What you return should match the data below exactly, with no pictures in it.

Start of Dataset entries

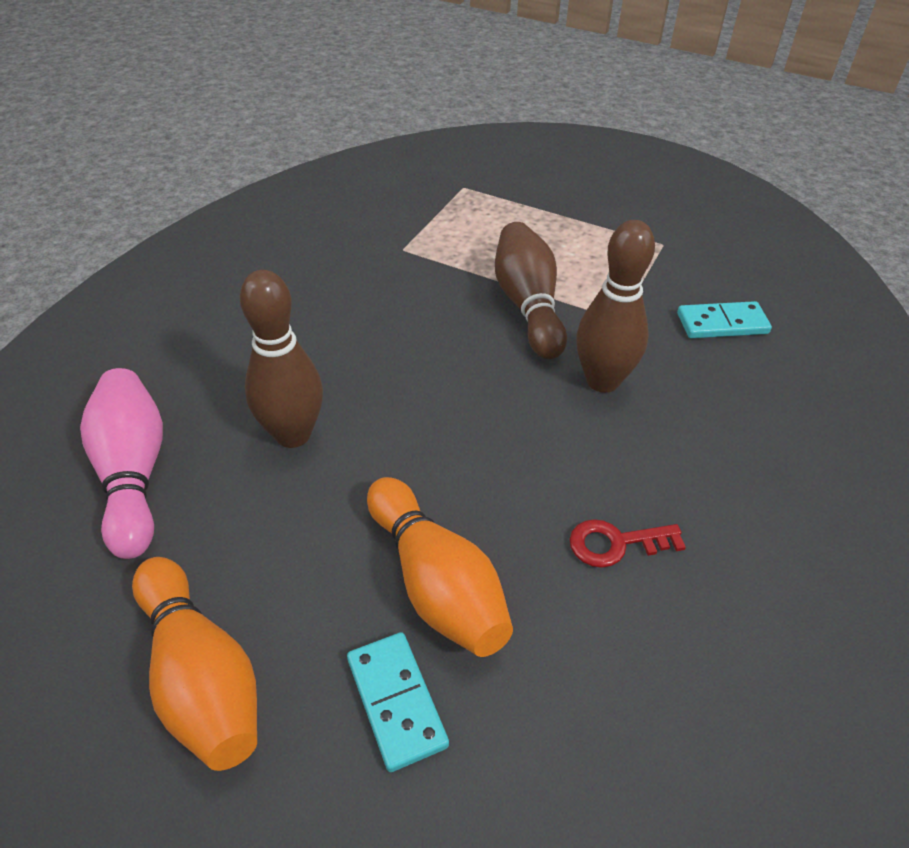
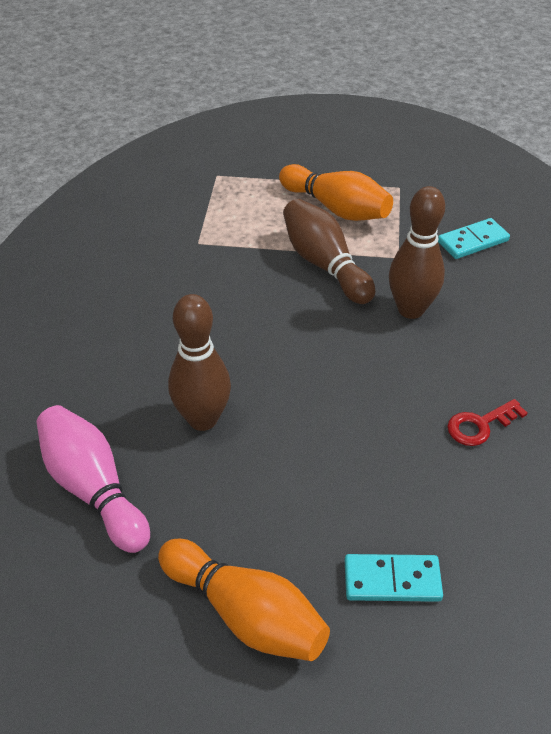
camera: 20 degrees left, 0 degrees up
(396, 702) = (392, 580): turquoise domino -> turquoise domino turned 45 degrees counterclockwise
(436, 583) = (373, 493): orange bowling pin -> orange bowling pin (336, 208)

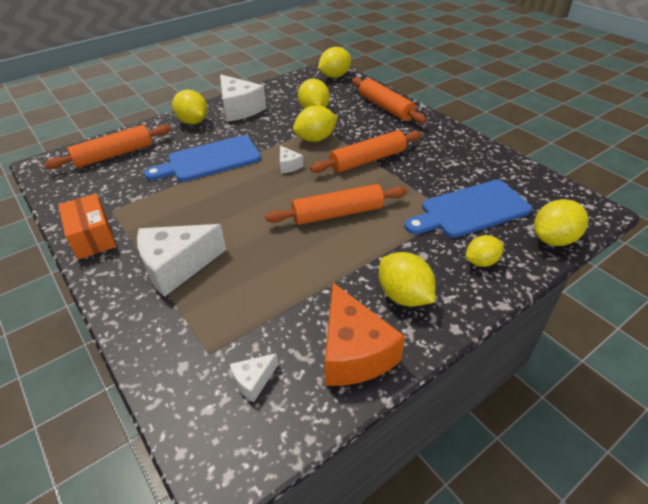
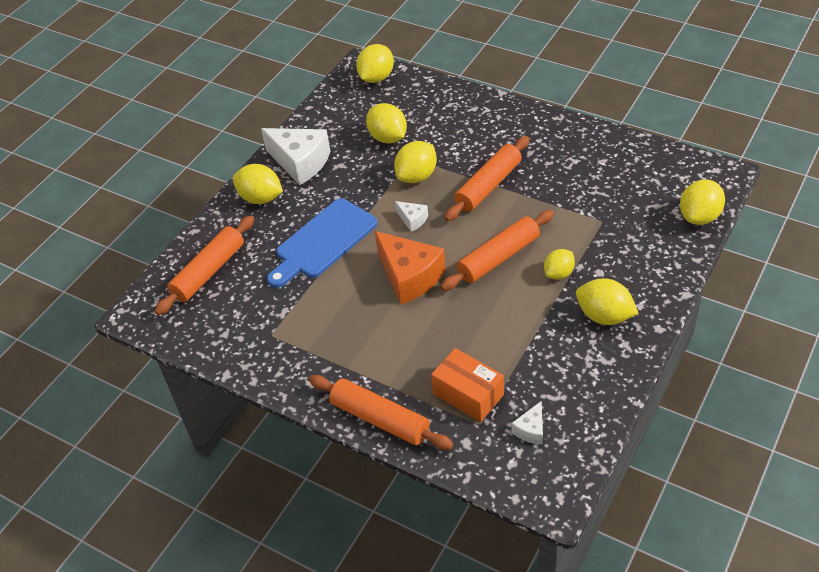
camera: 20 degrees left, 5 degrees up
(92, 237) = (279, 368): orange box -> orange box (468, 394)
(177, 266) = (389, 365): white cheese -> none
(354, 352) = (592, 377): orange cheese -> orange cheese (409, 277)
(386, 107) = (464, 108): orange rolling pin -> orange rolling pin (380, 419)
(470, 210) = (616, 211): blue cutting board -> none
(481, 261) = (650, 261): yellow lemon -> yellow lemon (558, 273)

End of Dataset entries

(Result below)
camera: 20 degrees left, 0 degrees up
(396, 702) = (392, 580): turquoise domino -> turquoise domino turned 45 degrees counterclockwise
(436, 583) = (373, 493): orange bowling pin -> orange bowling pin (336, 208)

camera: 20 degrees left, 5 degrees up
(92, 237) = (279, 368): orange box -> orange box (468, 394)
(177, 266) = (389, 365): white cheese -> none
(354, 352) = (592, 377): orange cheese -> orange cheese (409, 277)
(386, 107) = (464, 108): orange rolling pin -> orange rolling pin (380, 419)
(470, 210) = (616, 211): blue cutting board -> none
(481, 261) = (650, 261): yellow lemon -> yellow lemon (558, 273)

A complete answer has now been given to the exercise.